§ Problem details
When you output the records, match them exactly and omit any picture they include.

····················

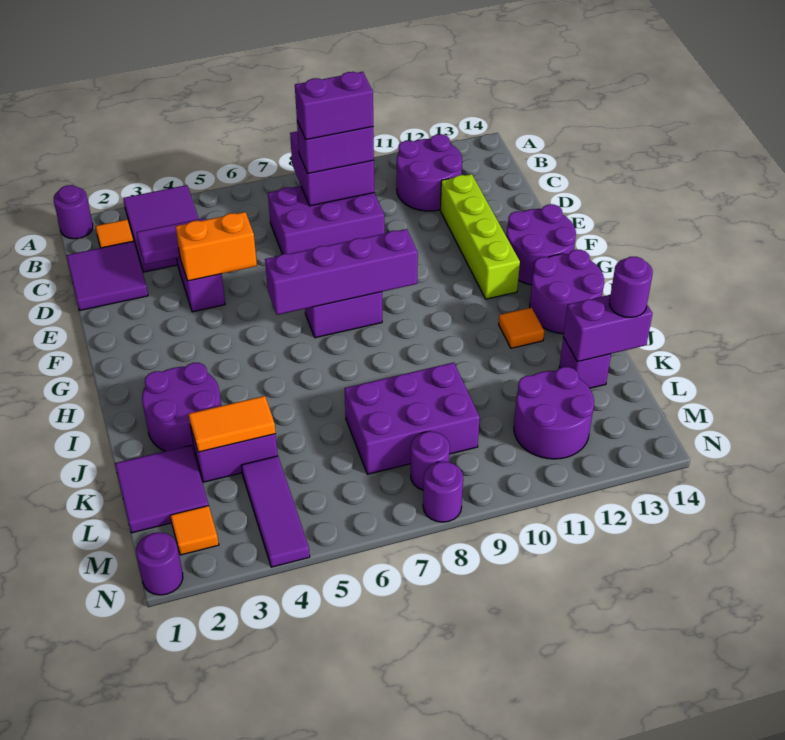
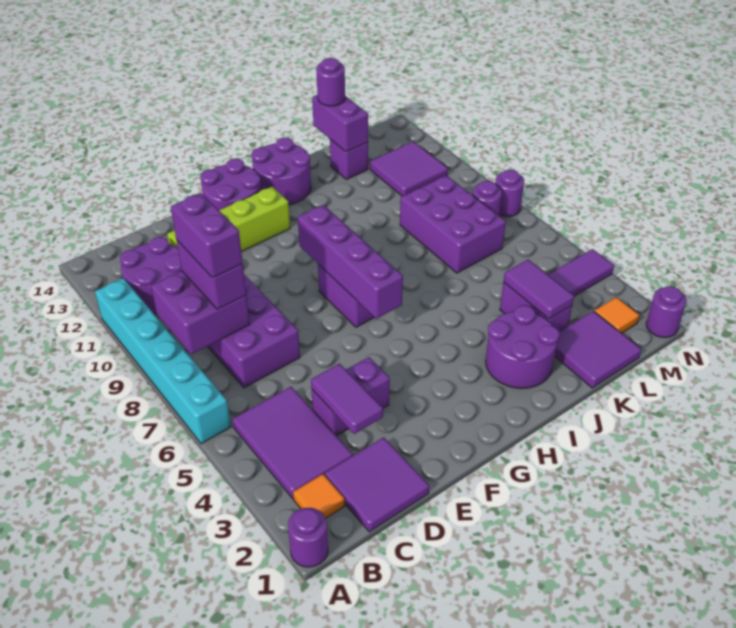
purple tile A3:C4 level 1 -> purple tile B3:C5 level 1
none -> cyan brick A6:A11 level 1
orange brick E4:E5 level 2 -> none
orange tile I12 level 1 -> none
orange tile K3:K4 level 2 -> purple tile K3:K4 level 2
purple round brick L11:M12 level 1 -> purple tile L11:M12 level 1

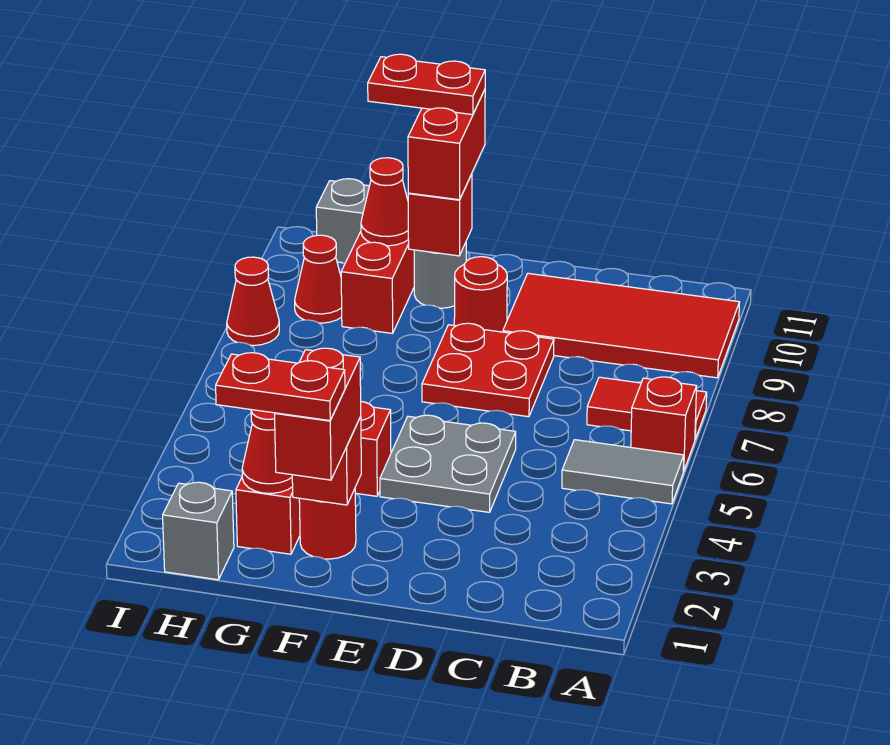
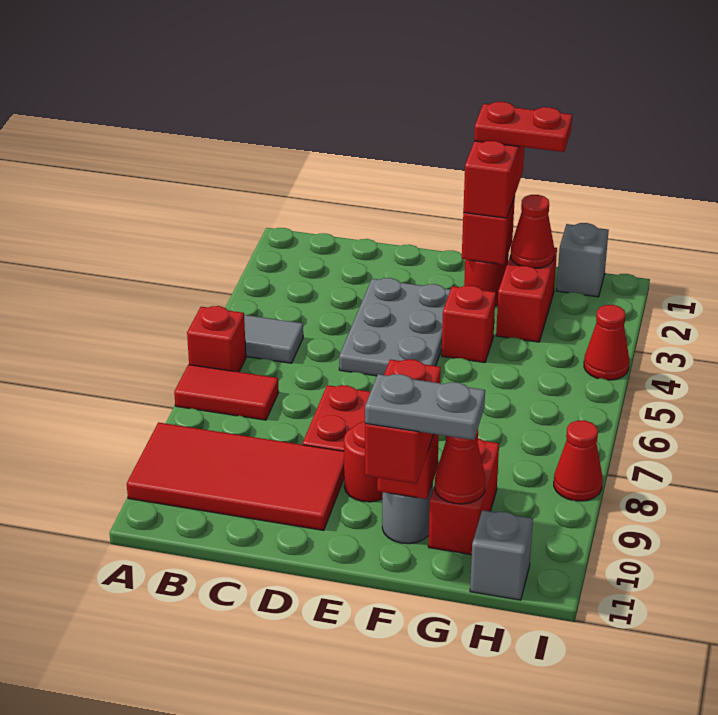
grey plate D4:E5 level 1 -> grey plate D3:E5 level 1
red plate F11:G11 level 4 -> grey plate F11:G11 level 4
red cone H9 level 1 -> red cone I4 level 1

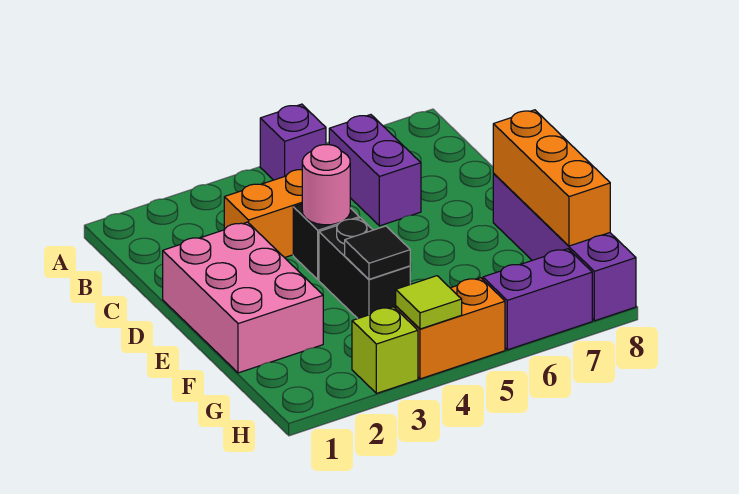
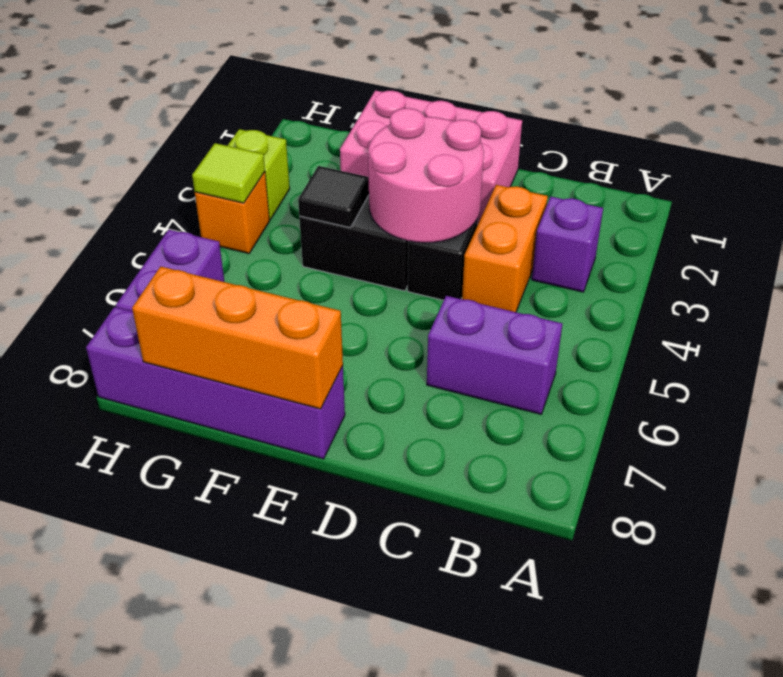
purple brick A5 level 1 -> purple brick B3 level 1
pink round brick D4 level 2 -> pink round brick D3:E4 level 2
orange brick H4:H5 level 1 -> orange brick H4 level 1

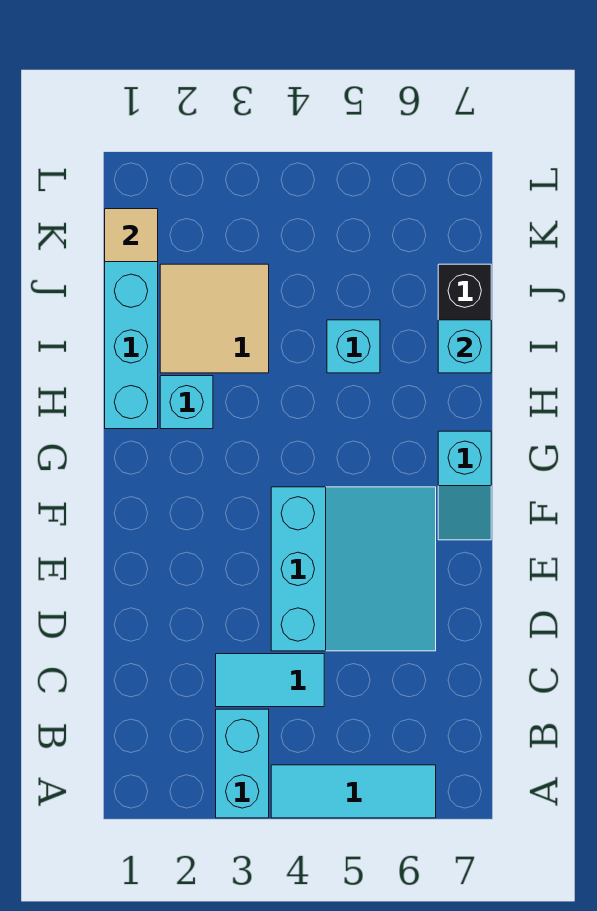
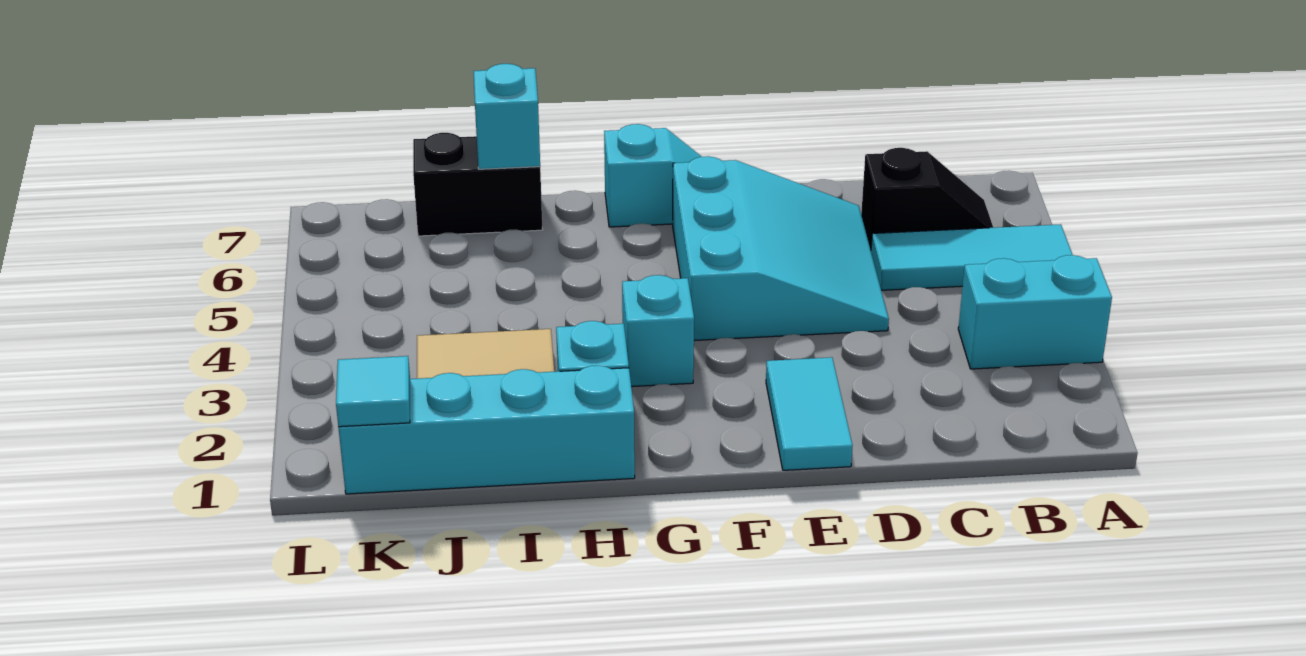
cyan tile A4:A6 level 1 -> cyan tile A5:C5 level 1
none -> black slope B6:C6 level 1 top C
cyan tile C3:C4 level 1 -> cyan tile E1:E2 level 1
cyan slope D4:F6 level 1 top 4 -> cyan slope D4:F6 level 1 top F
cyan brick I5 level 1 -> cyan brick G3 level 1
tan tile K1 level 2 -> cyan tile K1 level 2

····················

§ Task answer
purple tile A3:C4 level 1 -> purple tile B3:C5 level 1
none -> cyan brick A6:A11 level 1
orange brick E4:E5 level 2 -> none
orange tile I12 level 1 -> none
orange tile K3:K4 level 2 -> purple tile K3:K4 level 2
purple round brick L11:M12 level 1 -> purple tile L11:M12 level 1

grey plate D4:E5 level 1 -> grey plate D3:E5 level 1
red plate F11:G11 level 4 -> grey plate F11:G11 level 4
red cone H9 level 1 -> red cone I4 level 1

purple brick A5 level 1 -> purple brick B3 level 1
pink round brick D4 level 2 -> pink round brick D3:E4 level 2
orange brick H4:H5 level 1 -> orange brick H4 level 1

cyan tile A4:A6 level 1 -> cyan tile A5:C5 level 1
none -> black slope B6:C6 level 1 top C
cyan tile C3:C4 level 1 -> cyan tile E1:E2 level 1
cyan slope D4:F6 level 1 top 4 -> cyan slope D4:F6 level 1 top F
cyan brick I5 level 1 -> cyan brick G3 level 1
tan tile K1 level 2 -> cyan tile K1 level 2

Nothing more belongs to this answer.